What you should do: Two lines mark the range in the entries below: the one holding "camera: 155 degrees left, 10 degrees down" and the one holding "shifted | carnet". Set down those two and all lines between them, exactly.

┌─ Supplied data

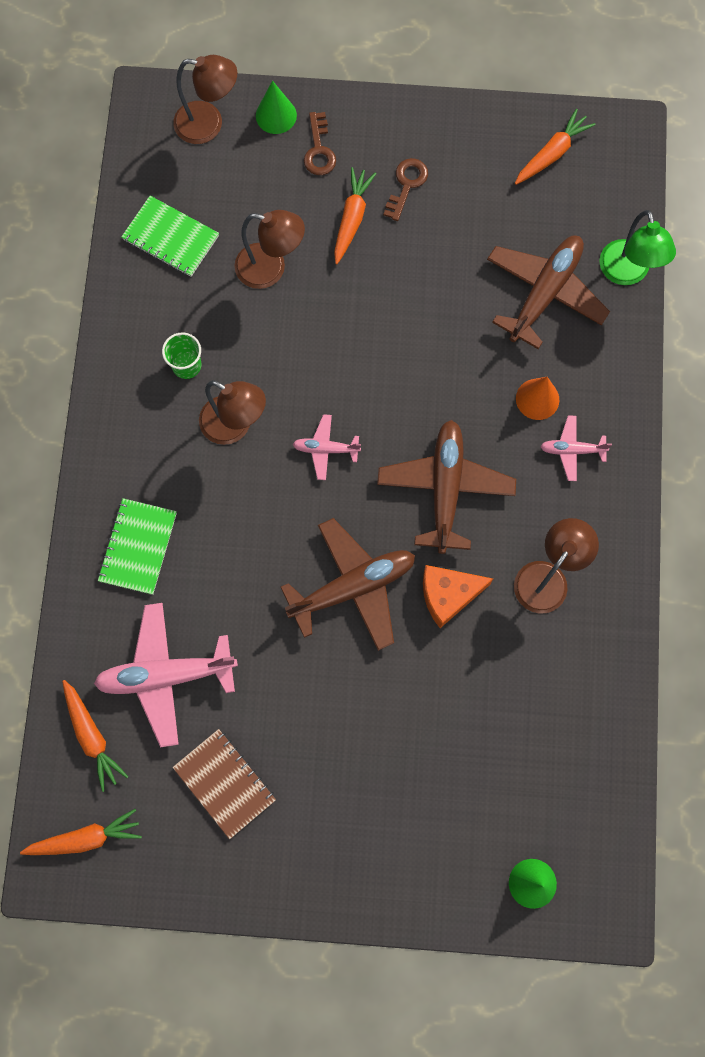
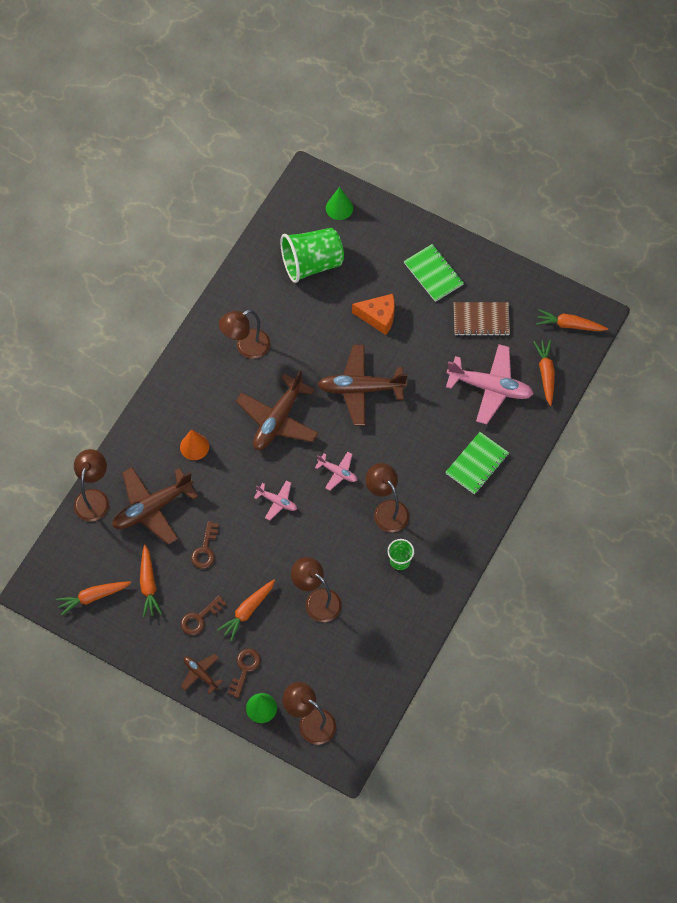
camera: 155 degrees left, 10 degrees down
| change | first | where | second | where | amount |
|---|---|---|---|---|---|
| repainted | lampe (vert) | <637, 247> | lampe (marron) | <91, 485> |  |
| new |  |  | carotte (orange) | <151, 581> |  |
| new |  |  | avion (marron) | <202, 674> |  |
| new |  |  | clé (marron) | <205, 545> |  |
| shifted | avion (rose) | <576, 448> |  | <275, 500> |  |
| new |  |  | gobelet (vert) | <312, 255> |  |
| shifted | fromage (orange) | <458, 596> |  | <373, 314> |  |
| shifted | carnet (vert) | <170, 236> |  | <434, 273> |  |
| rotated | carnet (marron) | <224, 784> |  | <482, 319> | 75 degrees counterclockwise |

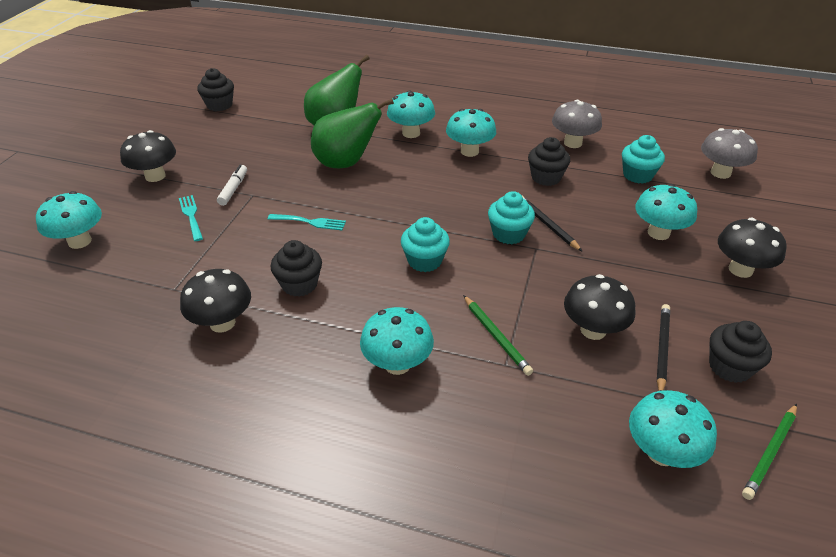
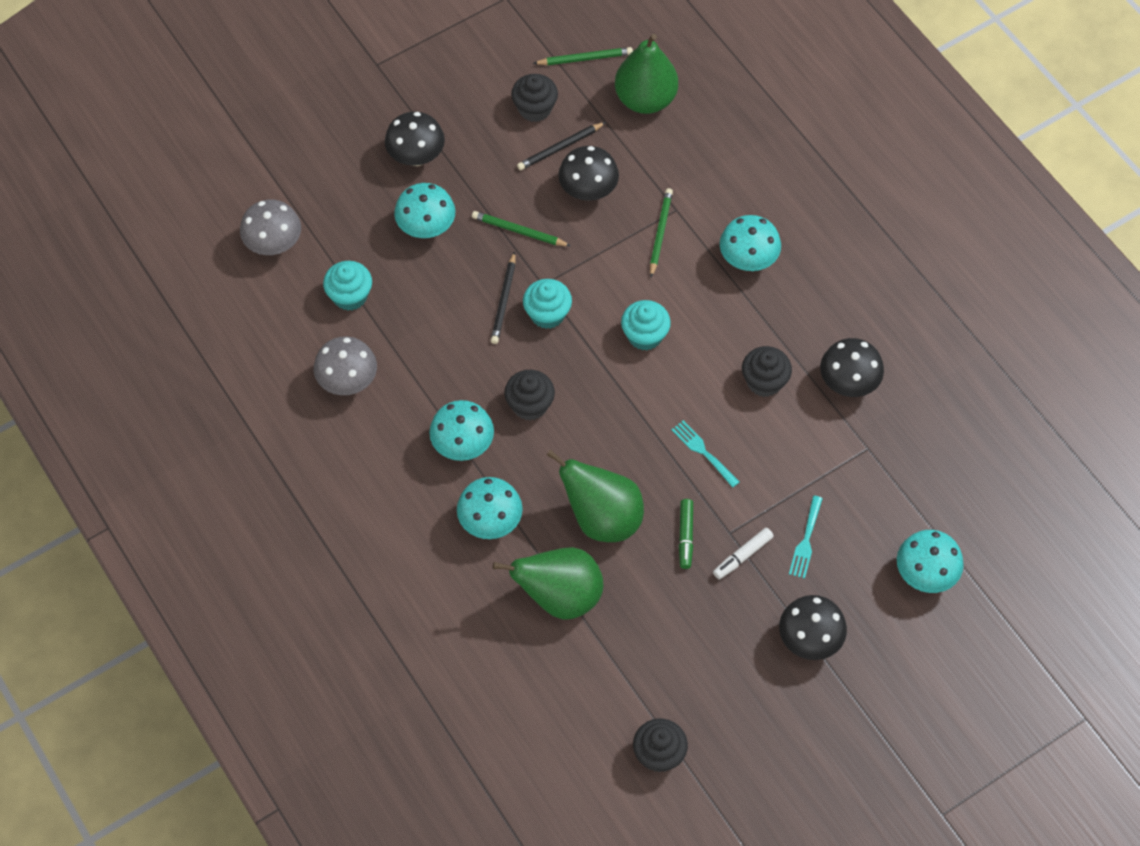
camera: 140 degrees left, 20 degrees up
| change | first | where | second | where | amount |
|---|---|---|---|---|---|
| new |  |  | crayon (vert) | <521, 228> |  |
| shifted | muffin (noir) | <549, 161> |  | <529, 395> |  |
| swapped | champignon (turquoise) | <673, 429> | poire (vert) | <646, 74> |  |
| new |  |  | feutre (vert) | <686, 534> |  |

└─
┌─ Supplied data

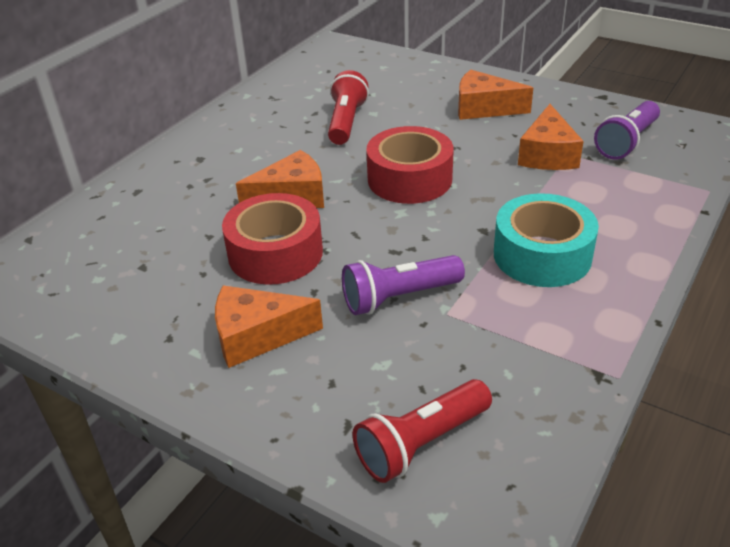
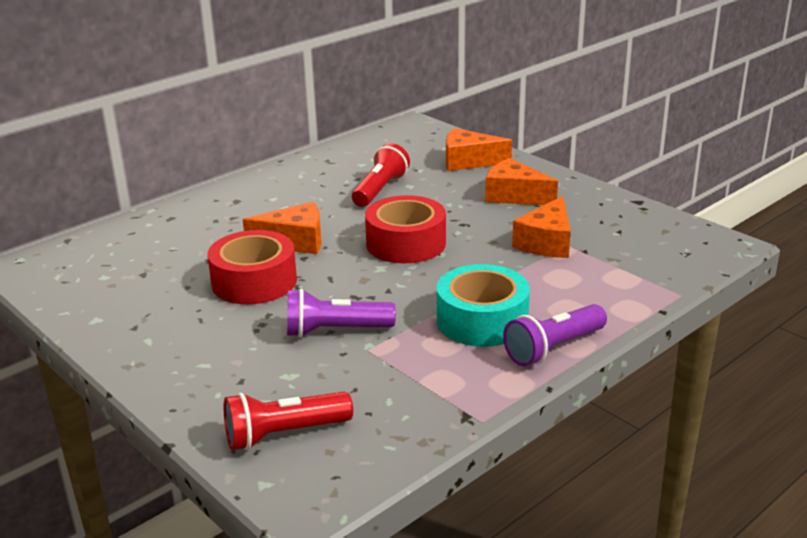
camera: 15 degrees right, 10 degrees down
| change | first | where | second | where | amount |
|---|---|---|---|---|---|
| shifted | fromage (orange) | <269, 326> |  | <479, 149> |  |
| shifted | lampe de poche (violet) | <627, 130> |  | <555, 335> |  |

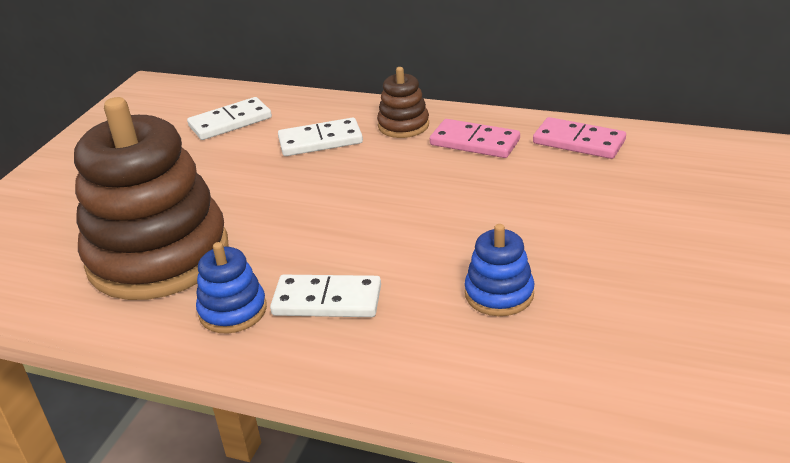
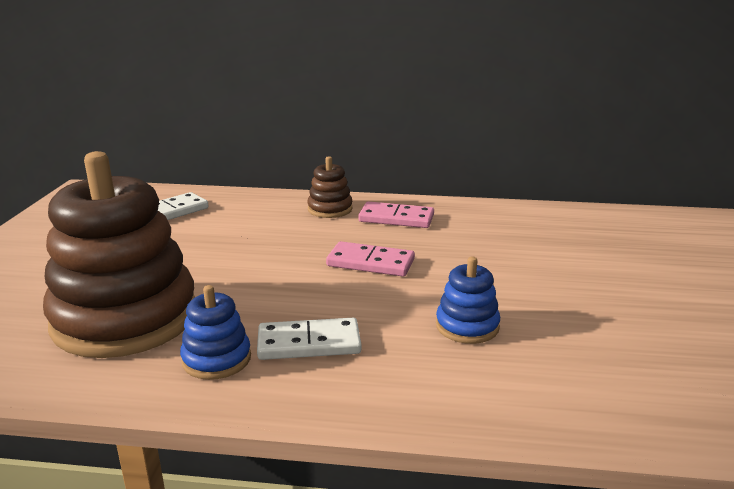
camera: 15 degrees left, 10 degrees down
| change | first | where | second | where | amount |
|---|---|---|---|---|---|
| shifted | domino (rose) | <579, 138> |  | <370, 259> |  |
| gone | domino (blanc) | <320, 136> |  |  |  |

└─

Response area:
camera: 155 degrees left, 10 degrees down
| change | first | where | second | where | amount |
|---|---|---|---|---|---|
| repainted | lampe (vert) | <637, 247> | lampe (marron) | <91, 485> |  |
| new |  |  | carotte (orange) | <151, 581> |  |
| new |  |  | avion (marron) | <202, 674> |  |
| new |  |  | clé (marron) | <205, 545> |  |
| shifted | avion (rose) | <576, 448> |  | <275, 500> |  |
| new |  |  | gobelet (vert) | <312, 255> |  |
| shifted | fromage (orange) | <458, 596> |  | <373, 314> |  |
| shifted | carnet (vert) | <170, 236> |  | <434, 273> |  |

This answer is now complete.